----- SUPPLIED MATERIAL -----

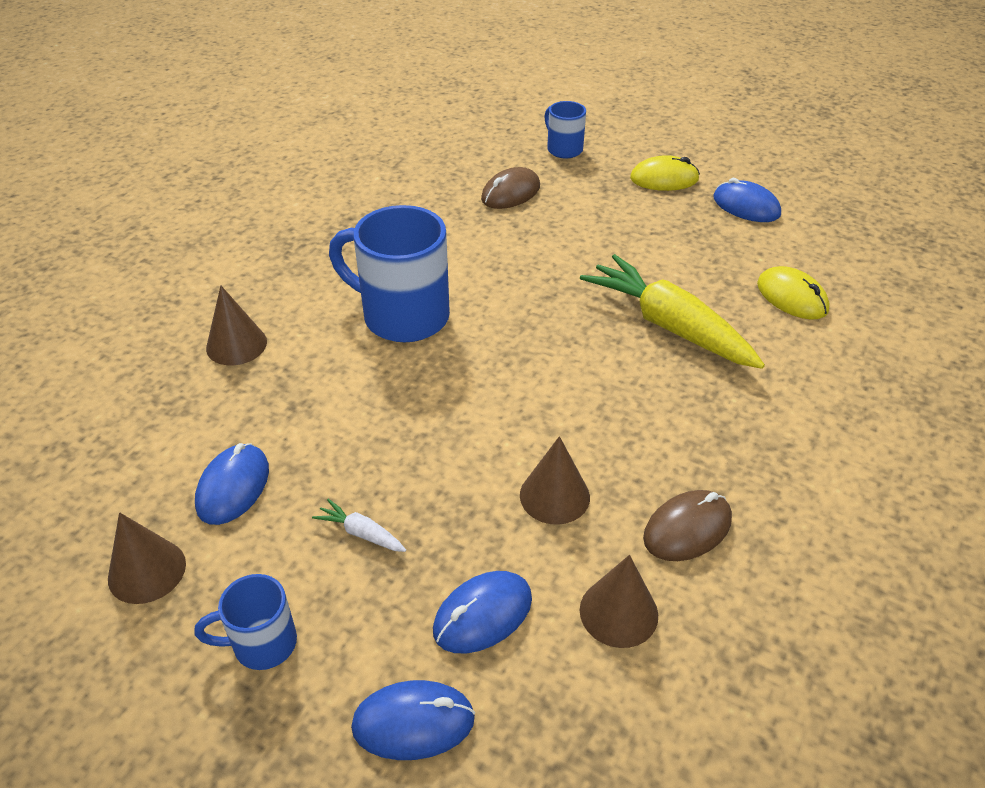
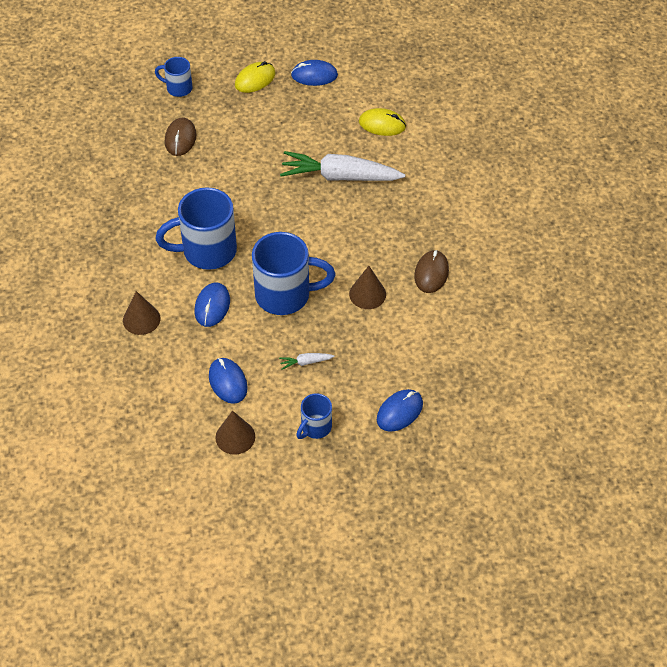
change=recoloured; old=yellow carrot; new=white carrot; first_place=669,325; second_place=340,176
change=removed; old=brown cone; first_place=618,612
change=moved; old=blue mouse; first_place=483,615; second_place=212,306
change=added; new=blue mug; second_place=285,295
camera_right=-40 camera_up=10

-----
----- SUPPLIED MATERIAL -----

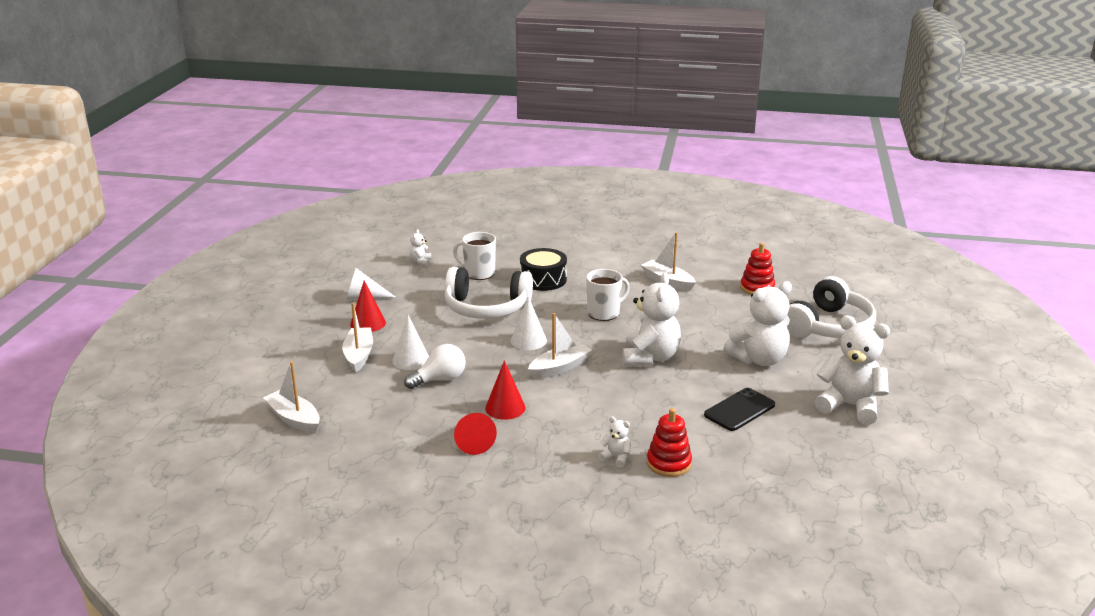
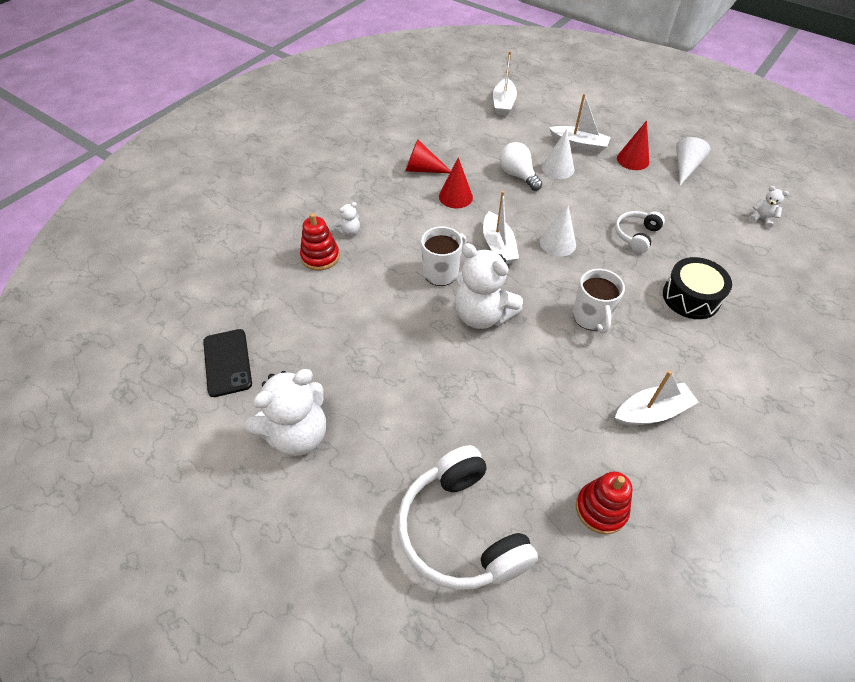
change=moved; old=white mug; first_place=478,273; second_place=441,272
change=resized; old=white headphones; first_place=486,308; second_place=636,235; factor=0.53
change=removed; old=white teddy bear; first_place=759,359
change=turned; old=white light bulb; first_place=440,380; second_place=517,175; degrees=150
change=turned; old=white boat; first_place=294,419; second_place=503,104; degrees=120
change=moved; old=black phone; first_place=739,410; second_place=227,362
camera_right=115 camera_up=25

-----

● **EXERCISE AIM**
The output should be exactly the lines above from the line containing "change=removed; old=white teddy" to the line containing "camera_right=115 camera_up=25", inclusive, with no other lines.

● **OUTPUT OF THE TASK**
change=removed; old=white teddy bear; first_place=759,359
change=turned; old=white light bulb; first_place=440,380; second_place=517,175; degrees=150
change=turned; old=white boat; first_place=294,419; second_place=503,104; degrees=120
change=moved; old=black phone; first_place=739,410; second_place=227,362
camera_right=115 camera_up=25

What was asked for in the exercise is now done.